§ EXERCISE DETAILS
All of the entries below should be printed exactly; the pictures are to be left out.

Dataset excerpts
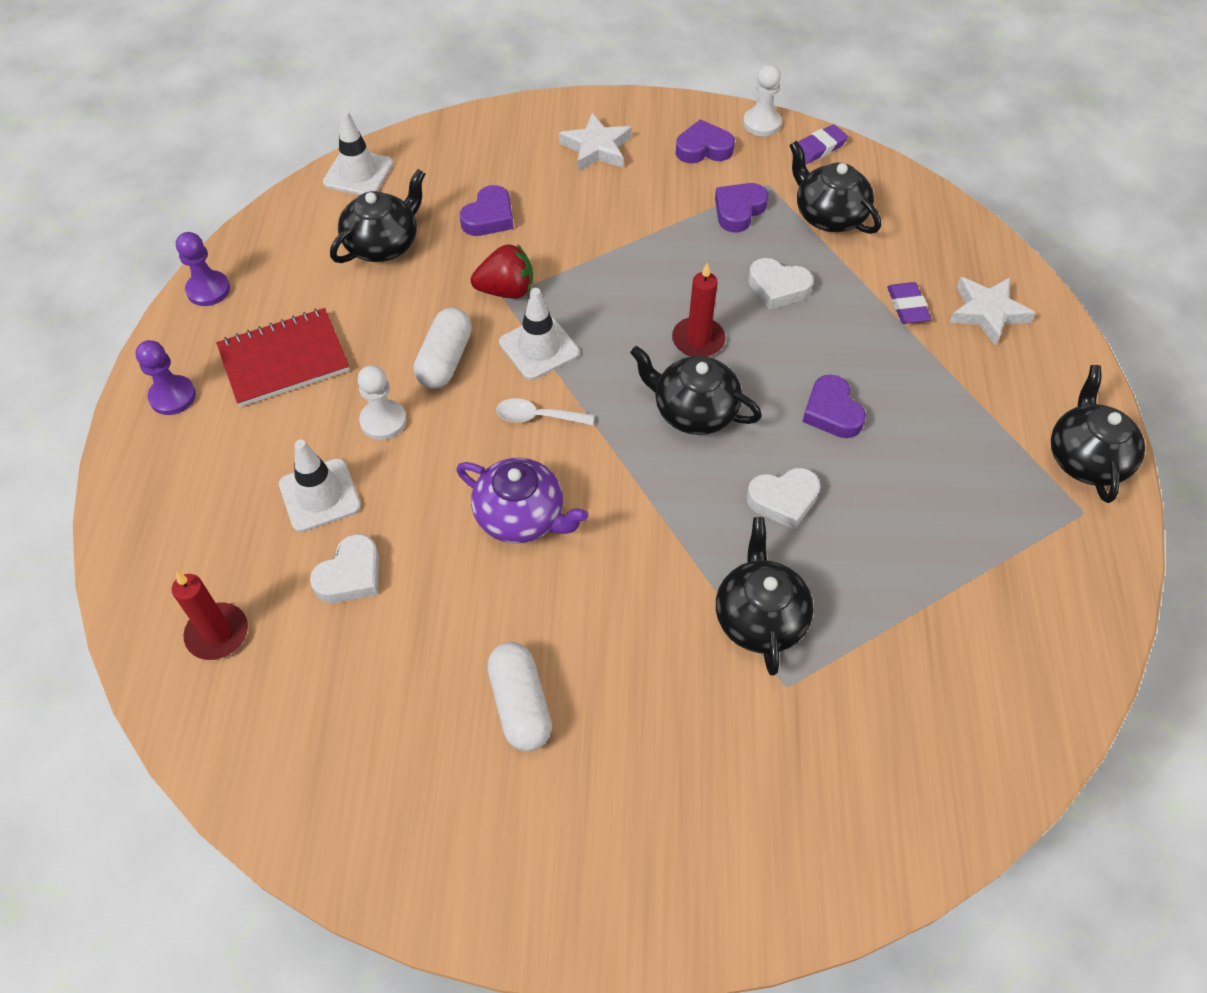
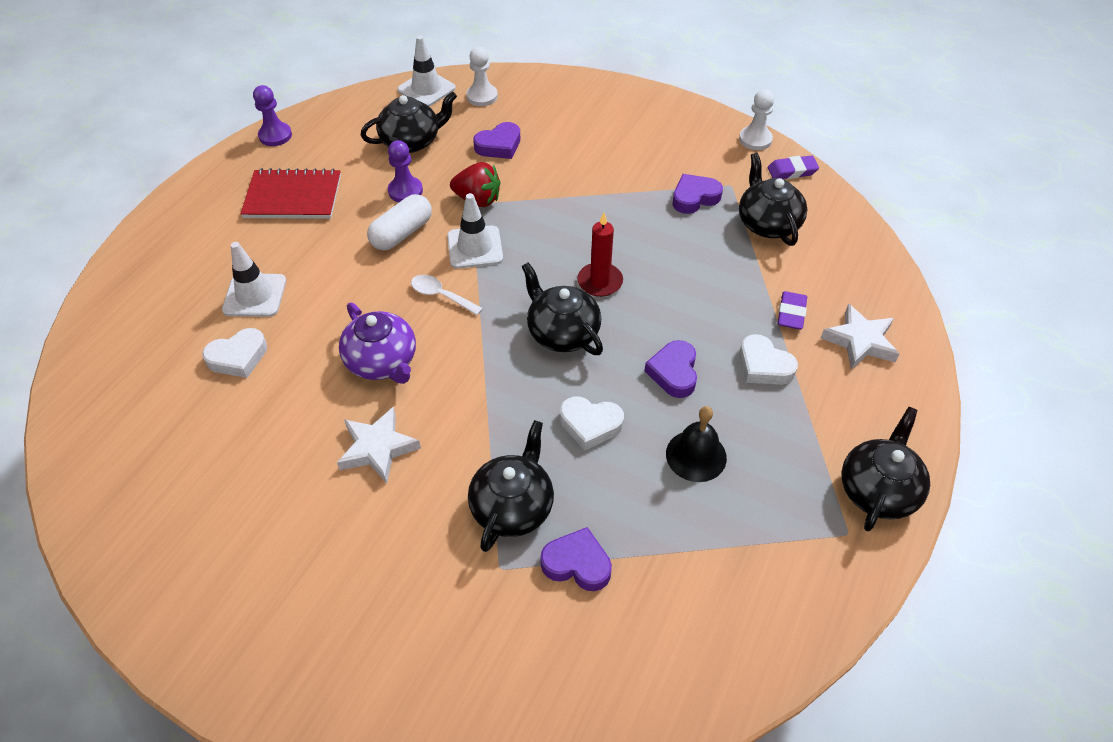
camera: 25 degrees right, 5 degrees down
purple pawn [135,340,196,415] -> purple pawn moved to [388,140,423,202]
red candle [172,572,248,660] -> none
white pawn [358,365,406,440] -> white pawn moved to [466,47,498,106]
white capsule [487,642,552,751] -> none
white star [559,113,632,171] -> white star moved to [337,407,421,484]
purple heart [676,119,735,163] -> purple heart moved to [540,527,612,591]
white heart [748,258,813,309] -> white heart moved to [739,334,798,385]
none -> black bell [666,406,727,482]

§ YOUR RESPONSE
camera: 25 degrees right, 5 degrees down
purple pawn [135,340,196,415] -> purple pawn moved to [388,140,423,202]
red candle [172,572,248,660] -> none
white pawn [358,365,406,440] -> white pawn moved to [466,47,498,106]
white capsule [487,642,552,751] -> none
white star [559,113,632,171] -> white star moved to [337,407,421,484]
purple heart [676,119,735,163] -> purple heart moved to [540,527,612,591]
white heart [748,258,813,309] -> white heart moved to [739,334,798,385]
none -> black bell [666,406,727,482]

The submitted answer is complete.